[What you are asked to do] Look for the word "fork" in the material below. Copy each line that has it.

[The data]
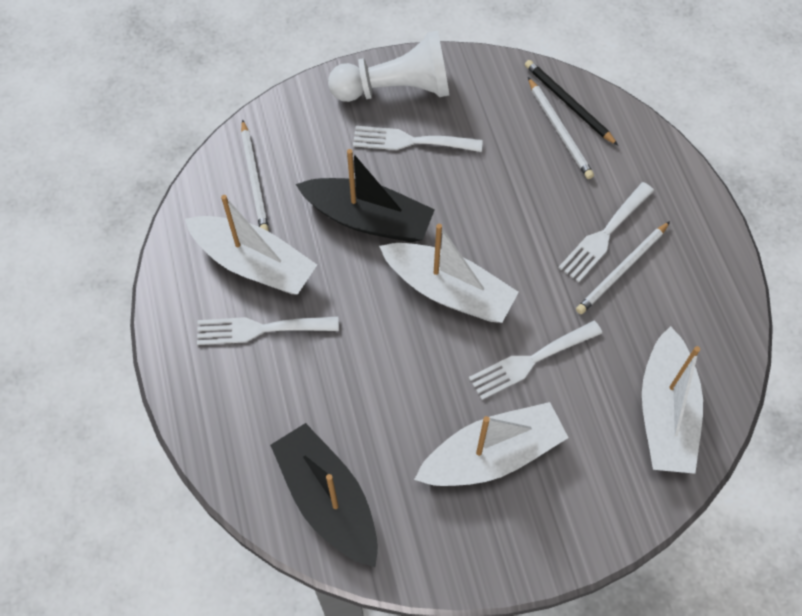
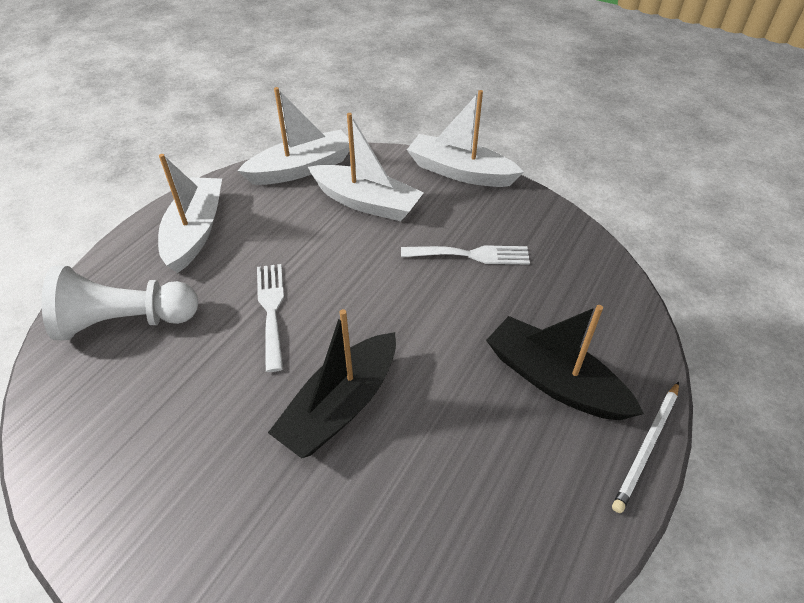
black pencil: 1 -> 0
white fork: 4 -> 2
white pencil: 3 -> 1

...

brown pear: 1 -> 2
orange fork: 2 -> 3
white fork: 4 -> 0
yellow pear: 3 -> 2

--

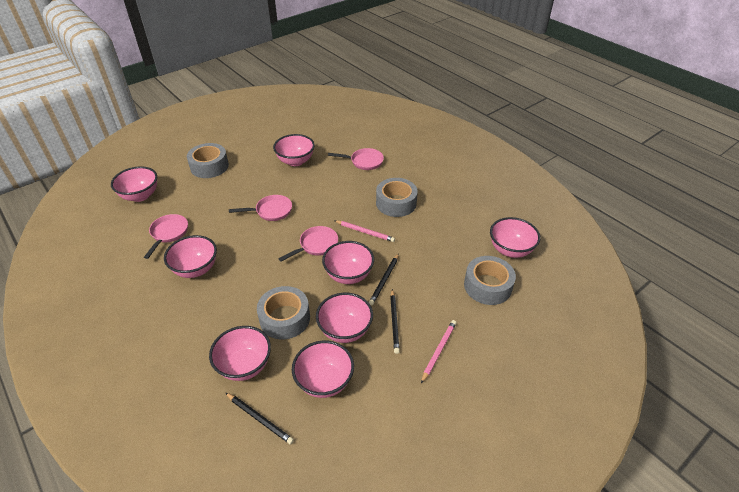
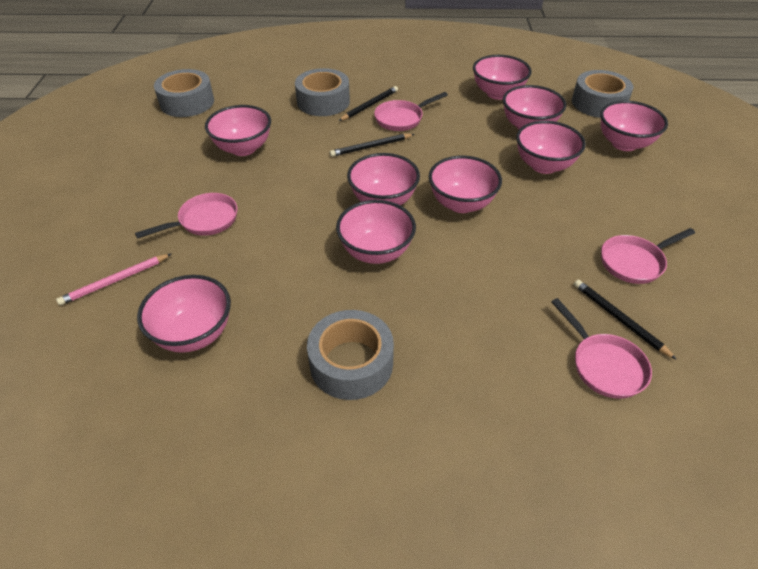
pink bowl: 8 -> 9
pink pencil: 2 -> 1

[Exercise output]
white fork: 4 -> 2
orange fork: 2 -> 3
white fork: 4 -> 0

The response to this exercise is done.